▸ **What you will do**: Print out every line of the listing below without alteration.

▸ **Data under study**:
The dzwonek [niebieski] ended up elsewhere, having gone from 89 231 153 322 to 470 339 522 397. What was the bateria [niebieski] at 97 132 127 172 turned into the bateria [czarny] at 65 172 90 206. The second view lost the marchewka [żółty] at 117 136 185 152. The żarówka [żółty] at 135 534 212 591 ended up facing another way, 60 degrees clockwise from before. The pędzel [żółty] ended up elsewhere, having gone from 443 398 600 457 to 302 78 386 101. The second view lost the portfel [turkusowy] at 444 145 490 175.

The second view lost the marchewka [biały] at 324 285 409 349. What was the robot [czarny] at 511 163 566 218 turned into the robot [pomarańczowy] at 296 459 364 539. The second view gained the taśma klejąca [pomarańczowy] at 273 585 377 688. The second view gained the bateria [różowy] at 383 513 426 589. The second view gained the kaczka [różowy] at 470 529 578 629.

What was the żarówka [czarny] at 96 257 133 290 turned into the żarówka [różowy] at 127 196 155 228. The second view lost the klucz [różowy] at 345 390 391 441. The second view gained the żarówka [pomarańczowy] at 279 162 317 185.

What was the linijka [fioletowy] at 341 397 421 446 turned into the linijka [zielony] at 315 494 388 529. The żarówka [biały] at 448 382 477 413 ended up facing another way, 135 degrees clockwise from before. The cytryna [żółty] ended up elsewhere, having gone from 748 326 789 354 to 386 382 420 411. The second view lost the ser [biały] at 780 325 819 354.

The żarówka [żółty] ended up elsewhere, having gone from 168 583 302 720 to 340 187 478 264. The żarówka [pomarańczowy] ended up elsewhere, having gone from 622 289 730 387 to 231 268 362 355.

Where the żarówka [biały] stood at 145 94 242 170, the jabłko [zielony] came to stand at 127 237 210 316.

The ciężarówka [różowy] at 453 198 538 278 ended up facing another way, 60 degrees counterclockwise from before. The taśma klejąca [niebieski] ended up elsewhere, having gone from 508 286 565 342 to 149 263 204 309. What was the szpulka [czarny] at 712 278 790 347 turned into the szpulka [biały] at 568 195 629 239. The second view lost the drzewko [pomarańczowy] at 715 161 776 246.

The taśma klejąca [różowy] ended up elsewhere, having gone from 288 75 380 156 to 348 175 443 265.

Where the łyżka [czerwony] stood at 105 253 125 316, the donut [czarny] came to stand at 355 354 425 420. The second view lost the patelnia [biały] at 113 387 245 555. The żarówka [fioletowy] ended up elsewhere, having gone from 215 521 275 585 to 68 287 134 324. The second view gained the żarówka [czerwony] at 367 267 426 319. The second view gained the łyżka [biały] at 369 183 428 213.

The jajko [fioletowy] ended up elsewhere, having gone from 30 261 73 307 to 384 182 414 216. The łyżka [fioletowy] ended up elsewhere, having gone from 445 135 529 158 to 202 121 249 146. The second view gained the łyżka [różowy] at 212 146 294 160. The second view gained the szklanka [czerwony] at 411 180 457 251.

▸ **Output below**:
The dzwonek [niebieski] ended up elsewhere, having gone from 89 231 153 322 to 470 339 522 397. What was the bateria [niebieski] at 97 132 127 172 turned into the bateria [czarny] at 65 172 90 206. The second view lost the marchewka [żółty] at 117 136 185 152. The żarówka [żółty] at 135 534 212 591 ended up facing another way, 60 degrees clockwise from before. The pędzel [żółty] ended up elsewhere, having gone from 443 398 600 457 to 302 78 386 101. The second view lost the portfel [turkusowy] at 444 145 490 175.

The second view lost the marchewka [biały] at 324 285 409 349. What was the robot [czarny] at 511 163 566 218 turned into the robot [pomarańczowy] at 296 459 364 539. The second view gained the taśma klejąca [pomarańczowy] at 273 585 377 688. The second view gained the bateria [różowy] at 383 513 426 589. The second view gained the kaczka [różowy] at 470 529 578 629.

What was the żarówka [czarny] at 96 257 133 290 turned into the żarówka [różowy] at 127 196 155 228. The second view lost the klucz [różowy] at 345 390 391 441. The second view gained the żarówka [pomarańczowy] at 279 162 317 185.

What was the linijka [fioletowy] at 341 397 421 446 turned into the linijka [zielony] at 315 494 388 529. The żarówka [biały] at 448 382 477 413 ended up facing another way, 135 degrees clockwise from before. The cytryna [żółty] ended up elsewhere, having gone from 748 326 789 354 to 386 382 420 411. The second view lost the ser [biały] at 780 325 819 354.

The żarówka [żółty] ended up elsewhere, having gone from 168 583 302 720 to 340 187 478 264. The żarówka [pomarańczowy] ended up elsewhere, having gone from 622 289 730 387 to 231 268 362 355.

Where the żarówka [biały] stood at 145 94 242 170, the jabłko [zielony] came to stand at 127 237 210 316.

The ciężarówka [różowy] at 453 198 538 278 ended up facing another way, 60 degrees counterclockwise from before. The taśma klejąca [niebieski] ended up elsewhere, having gone from 508 286 565 342 to 149 263 204 309. What was the szpulka [czarny] at 712 278 790 347 turned into the szpulka [biały] at 568 195 629 239. The second view lost the drzewko [pomarańczowy] at 715 161 776 246.

The taśma klejąca [różowy] ended up elsewhere, having gone from 288 75 380 156 to 348 175 443 265.

Where the łyżka [czerwony] stood at 105 253 125 316, the donut [czarny] came to stand at 355 354 425 420. The second view lost the patelnia [biały] at 113 387 245 555. The żarówka [fioletowy] ended up elsewhere, having gone from 215 521 275 585 to 68 287 134 324. The second view gained the żarówka [czerwony] at 367 267 426 319. The second view gained the łyżka [biały] at 369 183 428 213.

The jajko [fioletowy] ended up elsewhere, having gone from 30 261 73 307 to 384 182 414 216. The łyżka [fioletowy] ended up elsewhere, having gone from 445 135 529 158 to 202 121 249 146. The second view gained the łyżka [różowy] at 212 146 294 160. The second view gained the szklanka [czerwony] at 411 180 457 251.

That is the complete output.